Instructions for the task →
Would you please retype, exactly, the lines of the listing below between the line with "purple headphones: 0 -> 2" and the line with "pink can: 9 -> 12", inclusive?

Data under study →
──────

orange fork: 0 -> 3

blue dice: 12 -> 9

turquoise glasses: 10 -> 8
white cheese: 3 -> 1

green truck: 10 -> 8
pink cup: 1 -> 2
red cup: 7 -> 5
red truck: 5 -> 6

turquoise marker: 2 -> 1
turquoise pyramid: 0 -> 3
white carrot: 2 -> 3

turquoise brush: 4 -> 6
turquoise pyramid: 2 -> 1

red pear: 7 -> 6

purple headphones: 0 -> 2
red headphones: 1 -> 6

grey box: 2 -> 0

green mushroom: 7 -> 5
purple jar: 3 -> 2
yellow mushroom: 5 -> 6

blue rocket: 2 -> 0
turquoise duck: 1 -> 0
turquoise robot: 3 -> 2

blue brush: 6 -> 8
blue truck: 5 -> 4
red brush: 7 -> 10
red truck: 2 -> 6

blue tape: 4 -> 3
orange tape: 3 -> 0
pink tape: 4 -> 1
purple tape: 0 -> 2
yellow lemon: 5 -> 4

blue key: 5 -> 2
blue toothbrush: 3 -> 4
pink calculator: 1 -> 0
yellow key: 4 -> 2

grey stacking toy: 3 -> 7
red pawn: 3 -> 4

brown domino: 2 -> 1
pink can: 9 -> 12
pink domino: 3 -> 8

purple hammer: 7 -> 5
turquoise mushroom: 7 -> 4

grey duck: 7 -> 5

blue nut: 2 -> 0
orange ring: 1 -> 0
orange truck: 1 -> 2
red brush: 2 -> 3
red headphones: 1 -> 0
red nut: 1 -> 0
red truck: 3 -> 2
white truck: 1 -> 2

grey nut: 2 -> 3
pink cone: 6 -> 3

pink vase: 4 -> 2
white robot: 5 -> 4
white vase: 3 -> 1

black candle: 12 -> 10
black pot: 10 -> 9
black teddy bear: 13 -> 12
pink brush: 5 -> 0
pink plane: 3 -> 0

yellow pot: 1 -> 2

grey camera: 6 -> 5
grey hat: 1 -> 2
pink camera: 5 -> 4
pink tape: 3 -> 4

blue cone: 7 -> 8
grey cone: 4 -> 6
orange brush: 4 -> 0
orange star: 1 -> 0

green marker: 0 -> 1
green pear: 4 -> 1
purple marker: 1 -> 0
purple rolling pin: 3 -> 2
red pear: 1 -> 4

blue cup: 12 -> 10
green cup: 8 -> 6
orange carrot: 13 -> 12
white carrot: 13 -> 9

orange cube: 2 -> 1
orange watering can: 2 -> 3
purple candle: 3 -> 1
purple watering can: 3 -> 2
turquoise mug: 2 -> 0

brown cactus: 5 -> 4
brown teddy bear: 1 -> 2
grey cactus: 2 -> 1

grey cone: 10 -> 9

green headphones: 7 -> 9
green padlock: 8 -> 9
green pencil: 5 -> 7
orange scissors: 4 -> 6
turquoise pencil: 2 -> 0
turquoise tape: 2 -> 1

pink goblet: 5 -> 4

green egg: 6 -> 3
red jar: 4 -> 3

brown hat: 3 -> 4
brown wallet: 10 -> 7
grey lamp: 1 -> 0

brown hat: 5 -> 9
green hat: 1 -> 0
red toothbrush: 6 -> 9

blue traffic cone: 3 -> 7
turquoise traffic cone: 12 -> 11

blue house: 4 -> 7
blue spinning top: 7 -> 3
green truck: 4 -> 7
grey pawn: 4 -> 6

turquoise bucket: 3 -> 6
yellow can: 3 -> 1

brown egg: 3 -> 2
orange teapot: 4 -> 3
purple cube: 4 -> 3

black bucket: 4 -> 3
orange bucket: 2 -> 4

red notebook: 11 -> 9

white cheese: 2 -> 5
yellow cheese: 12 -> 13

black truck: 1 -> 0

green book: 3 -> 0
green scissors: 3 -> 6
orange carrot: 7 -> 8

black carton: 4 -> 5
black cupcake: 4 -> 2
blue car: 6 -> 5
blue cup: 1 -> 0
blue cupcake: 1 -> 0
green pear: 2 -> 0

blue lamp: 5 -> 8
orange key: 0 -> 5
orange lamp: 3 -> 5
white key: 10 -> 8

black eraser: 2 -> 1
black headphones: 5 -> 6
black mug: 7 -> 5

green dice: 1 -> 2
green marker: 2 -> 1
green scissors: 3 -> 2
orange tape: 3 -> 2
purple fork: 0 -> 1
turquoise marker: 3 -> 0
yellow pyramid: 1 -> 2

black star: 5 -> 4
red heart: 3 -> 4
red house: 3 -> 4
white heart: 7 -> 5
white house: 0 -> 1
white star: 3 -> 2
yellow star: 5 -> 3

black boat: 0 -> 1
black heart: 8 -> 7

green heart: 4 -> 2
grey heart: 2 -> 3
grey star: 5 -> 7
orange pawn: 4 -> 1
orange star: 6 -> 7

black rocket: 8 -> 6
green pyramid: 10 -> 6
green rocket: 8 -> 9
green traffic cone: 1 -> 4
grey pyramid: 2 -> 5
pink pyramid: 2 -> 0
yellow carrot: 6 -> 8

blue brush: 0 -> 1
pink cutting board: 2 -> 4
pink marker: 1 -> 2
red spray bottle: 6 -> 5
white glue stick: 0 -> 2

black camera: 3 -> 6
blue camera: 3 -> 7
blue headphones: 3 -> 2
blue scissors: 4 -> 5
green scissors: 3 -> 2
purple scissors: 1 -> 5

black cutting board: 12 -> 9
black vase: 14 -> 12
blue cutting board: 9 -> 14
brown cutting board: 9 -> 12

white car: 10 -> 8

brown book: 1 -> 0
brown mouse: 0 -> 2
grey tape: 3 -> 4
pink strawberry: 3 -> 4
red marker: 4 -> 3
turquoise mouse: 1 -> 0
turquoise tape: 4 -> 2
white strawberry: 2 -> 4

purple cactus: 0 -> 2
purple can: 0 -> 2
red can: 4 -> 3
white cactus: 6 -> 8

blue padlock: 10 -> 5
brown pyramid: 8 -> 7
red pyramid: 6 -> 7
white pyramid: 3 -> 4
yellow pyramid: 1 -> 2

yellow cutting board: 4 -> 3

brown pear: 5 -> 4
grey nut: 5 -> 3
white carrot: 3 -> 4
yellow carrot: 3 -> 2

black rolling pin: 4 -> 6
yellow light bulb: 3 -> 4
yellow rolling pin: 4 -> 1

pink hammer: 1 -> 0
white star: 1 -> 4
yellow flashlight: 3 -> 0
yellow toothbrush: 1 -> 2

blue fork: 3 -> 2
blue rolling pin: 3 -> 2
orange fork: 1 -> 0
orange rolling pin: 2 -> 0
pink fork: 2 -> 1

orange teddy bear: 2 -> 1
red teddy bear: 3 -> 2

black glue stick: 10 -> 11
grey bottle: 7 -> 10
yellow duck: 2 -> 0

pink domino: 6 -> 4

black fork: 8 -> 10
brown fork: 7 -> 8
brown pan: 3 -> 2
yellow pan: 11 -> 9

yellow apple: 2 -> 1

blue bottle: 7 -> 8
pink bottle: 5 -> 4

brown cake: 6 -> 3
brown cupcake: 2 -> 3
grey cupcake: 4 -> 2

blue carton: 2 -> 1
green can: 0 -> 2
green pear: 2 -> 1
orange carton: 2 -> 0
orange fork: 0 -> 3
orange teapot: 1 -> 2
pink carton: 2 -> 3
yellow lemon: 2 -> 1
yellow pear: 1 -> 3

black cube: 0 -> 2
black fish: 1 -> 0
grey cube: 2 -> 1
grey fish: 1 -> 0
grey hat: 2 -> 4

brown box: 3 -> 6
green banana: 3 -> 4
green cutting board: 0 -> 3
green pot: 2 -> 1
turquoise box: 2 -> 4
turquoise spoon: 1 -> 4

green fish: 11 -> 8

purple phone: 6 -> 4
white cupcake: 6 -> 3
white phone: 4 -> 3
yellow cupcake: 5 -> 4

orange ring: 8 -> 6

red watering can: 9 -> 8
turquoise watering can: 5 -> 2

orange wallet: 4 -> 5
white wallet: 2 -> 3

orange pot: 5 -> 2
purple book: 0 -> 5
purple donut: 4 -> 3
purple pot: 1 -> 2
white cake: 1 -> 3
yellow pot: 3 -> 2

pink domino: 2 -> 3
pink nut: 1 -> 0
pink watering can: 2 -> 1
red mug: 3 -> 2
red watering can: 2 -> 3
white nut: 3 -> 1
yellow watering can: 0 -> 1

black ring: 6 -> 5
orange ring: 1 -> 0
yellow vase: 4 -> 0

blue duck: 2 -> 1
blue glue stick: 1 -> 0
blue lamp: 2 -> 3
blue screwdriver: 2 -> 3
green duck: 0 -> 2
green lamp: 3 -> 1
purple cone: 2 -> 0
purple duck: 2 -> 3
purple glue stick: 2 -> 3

──────

Response area →
purple headphones: 0 -> 2
red headphones: 1 -> 6

grey box: 2 -> 0

green mushroom: 7 -> 5
purple jar: 3 -> 2
yellow mushroom: 5 -> 6

blue rocket: 2 -> 0
turquoise duck: 1 -> 0
turquoise robot: 3 -> 2

blue brush: 6 -> 8
blue truck: 5 -> 4
red brush: 7 -> 10
red truck: 2 -> 6

blue tape: 4 -> 3
orange tape: 3 -> 0
pink tape: 4 -> 1
purple tape: 0 -> 2
yellow lemon: 5 -> 4

blue key: 5 -> 2
blue toothbrush: 3 -> 4
pink calculator: 1 -> 0
yellow key: 4 -> 2

grey stacking toy: 3 -> 7
red pawn: 3 -> 4

brown domino: 2 -> 1
pink can: 9 -> 12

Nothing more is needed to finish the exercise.